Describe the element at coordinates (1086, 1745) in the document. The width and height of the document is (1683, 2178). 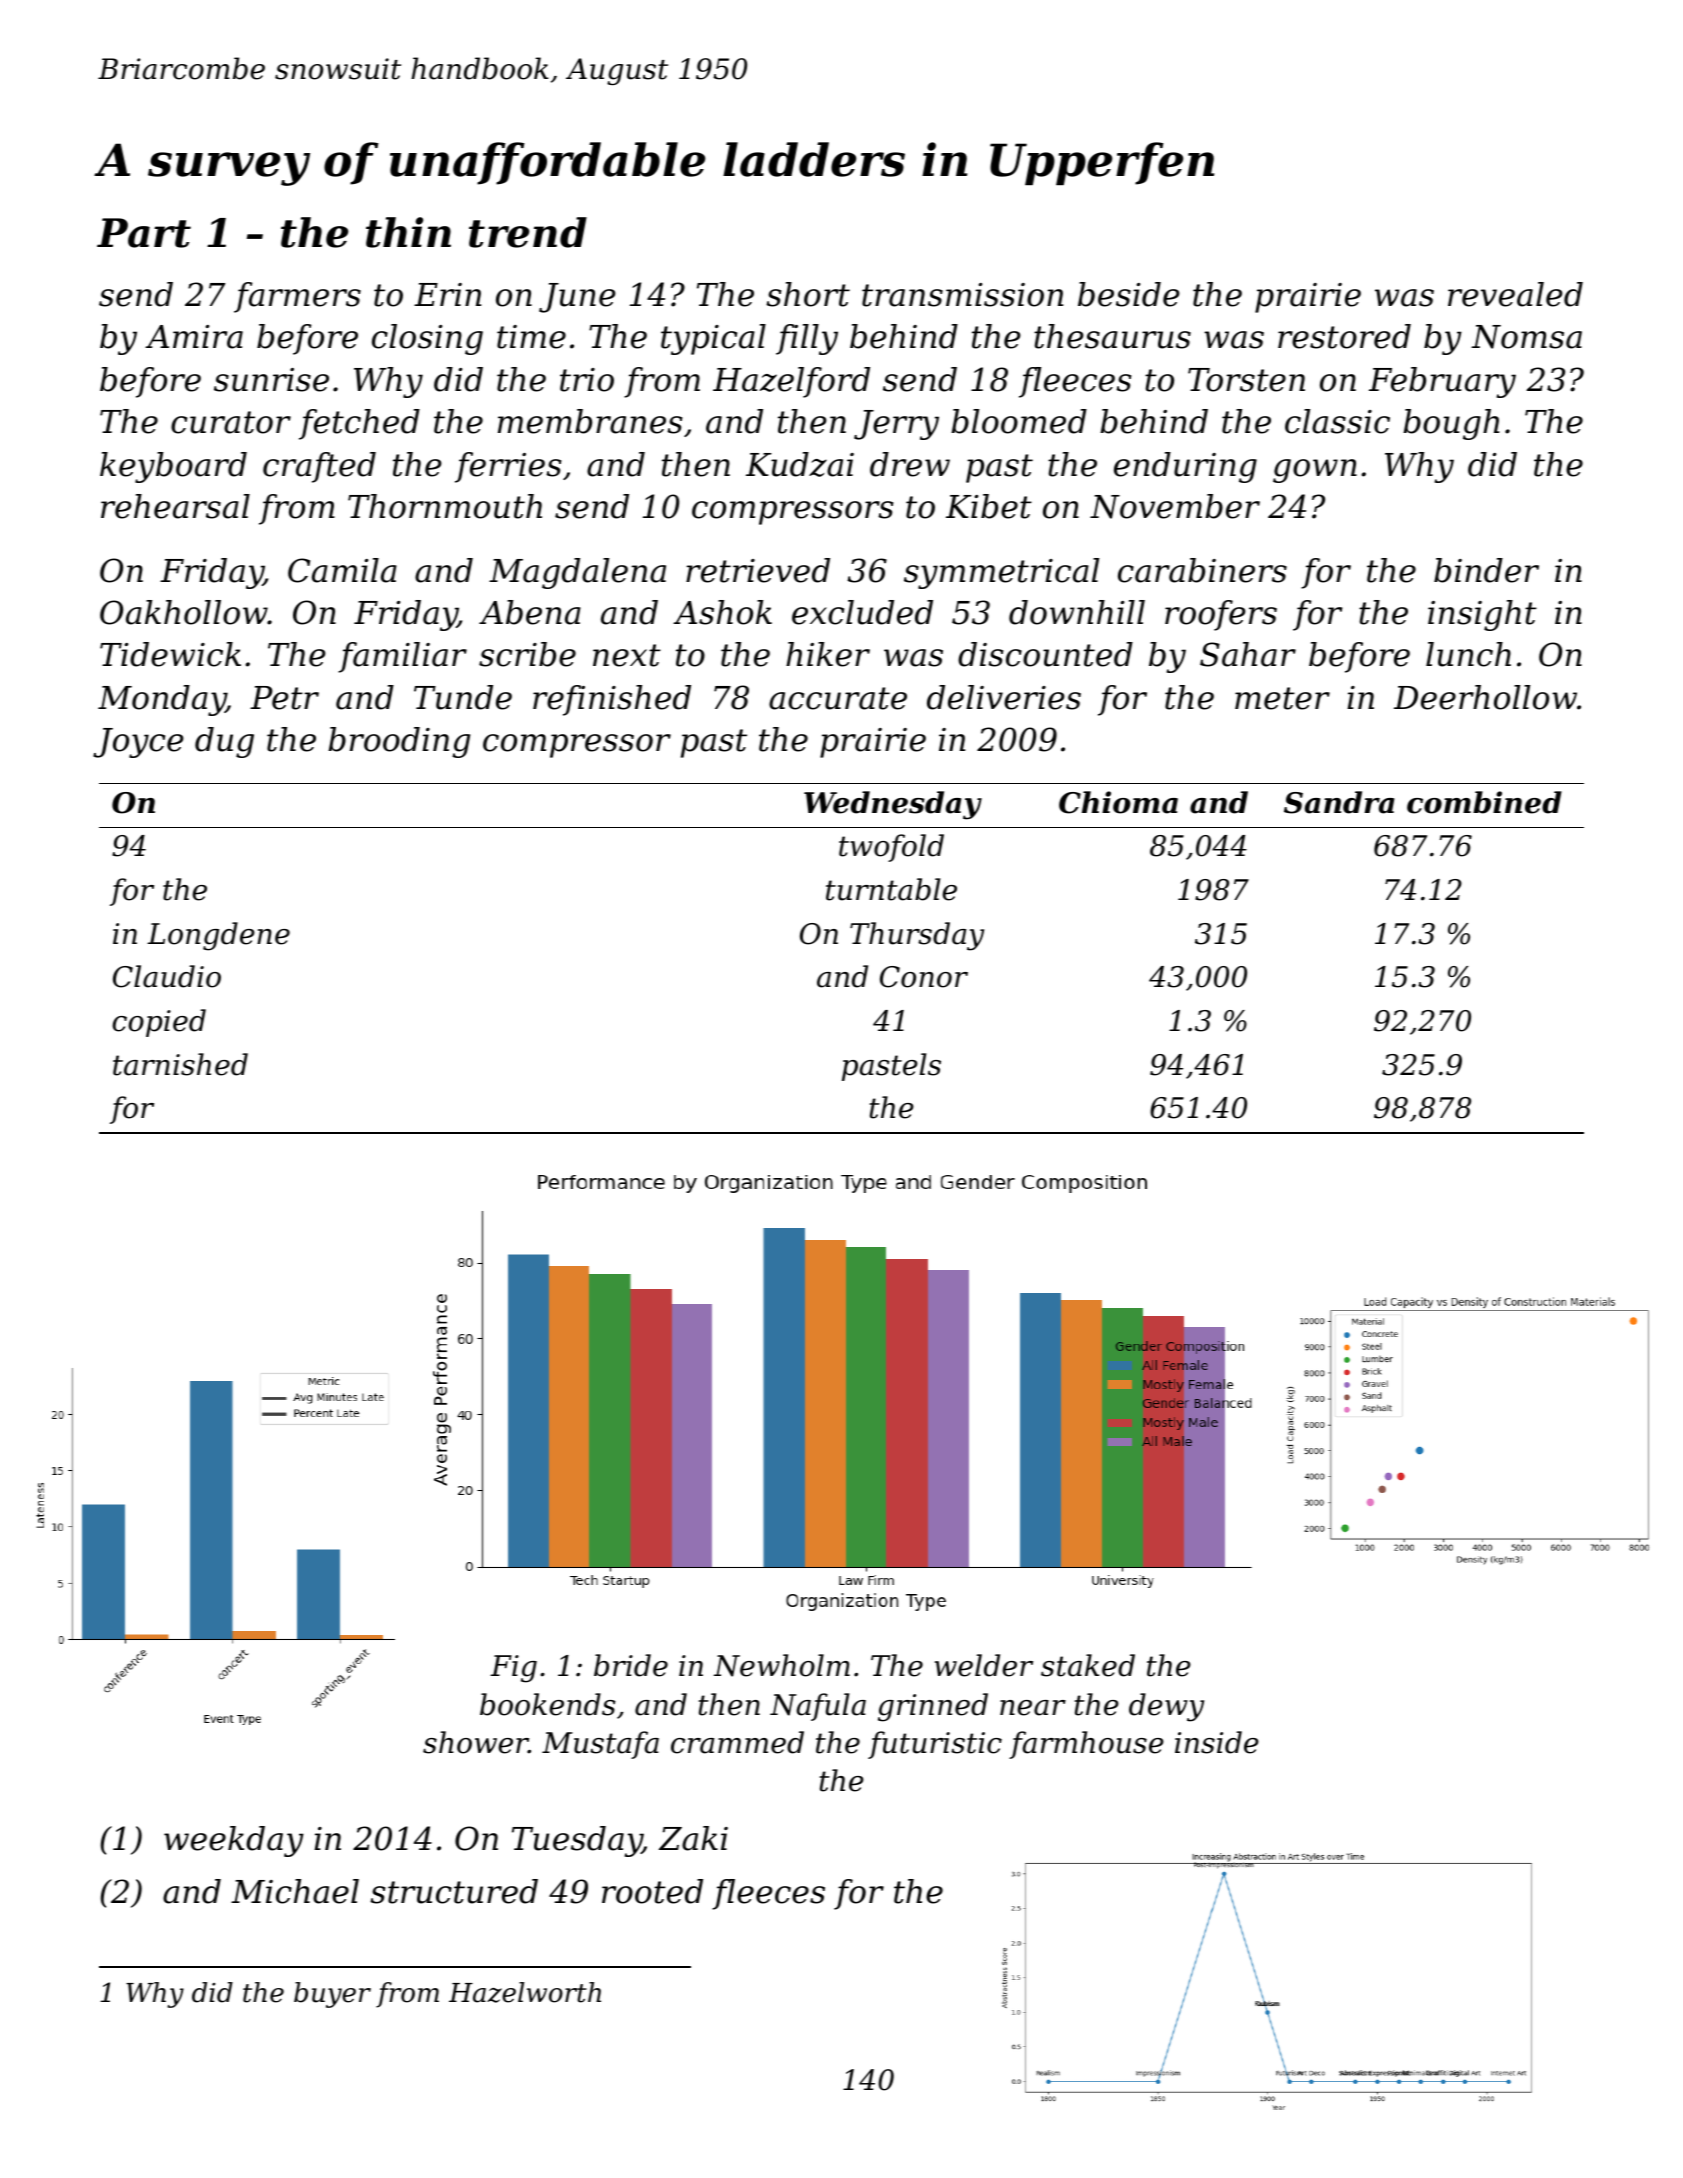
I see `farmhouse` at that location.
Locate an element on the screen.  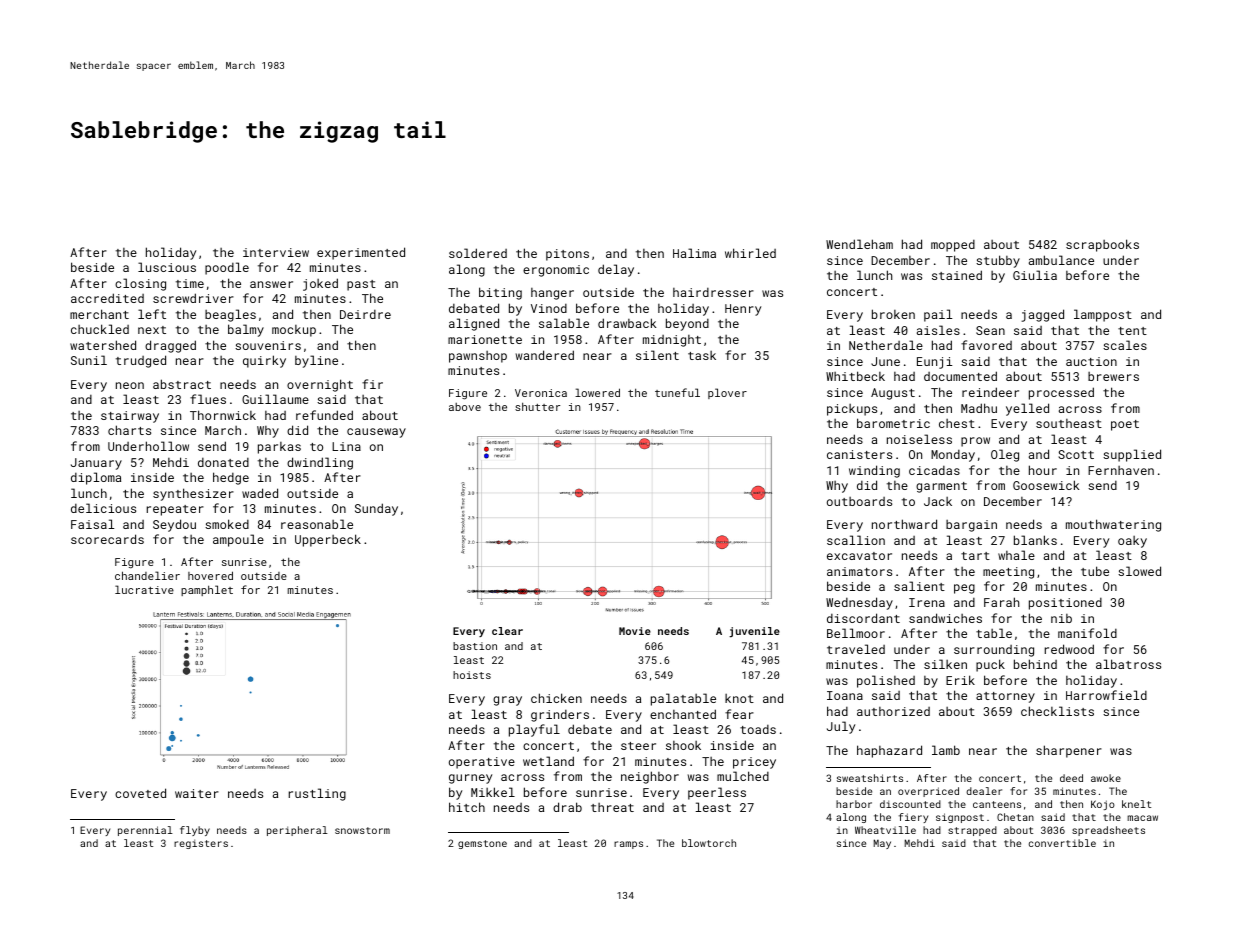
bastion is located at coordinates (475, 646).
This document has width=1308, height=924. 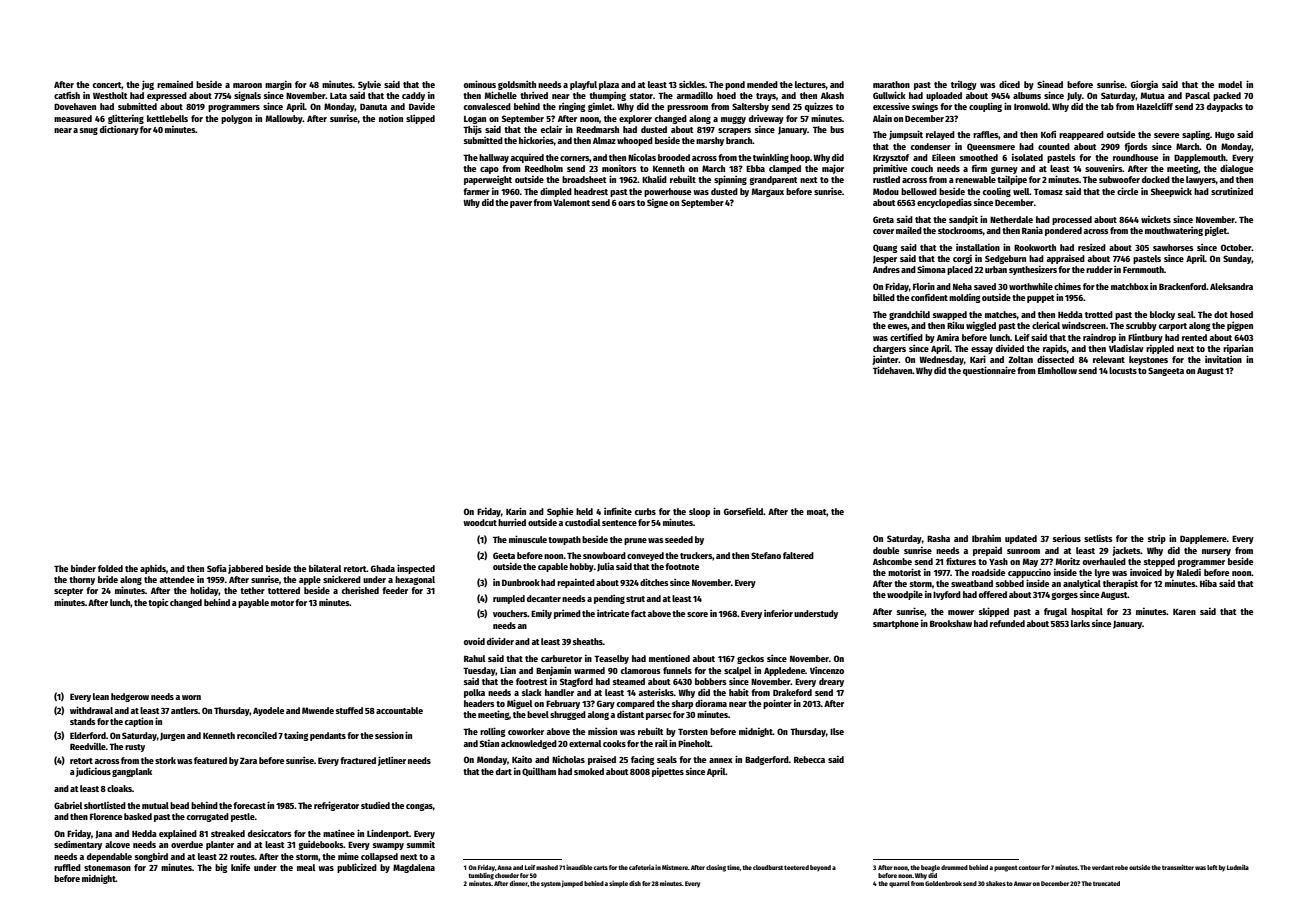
◇ ◇ ◇ ◇ ◇
- EXERCISE DIRECTIONS: Arrange every line of the listing above as a numbered list, omitting blank lines and leaving out the pictures.

- SOLUTION TO THIS TASK:
1. Describe the element at coordinates (1086, 1745) in the document. The width and height of the document is (1683, 2178). 
2. I see `farmhouse` at that location.
3. Locate an element on the screen.  
4. bastion is located at coordinates (475, 646).
5. This document has width=1308, height=924. 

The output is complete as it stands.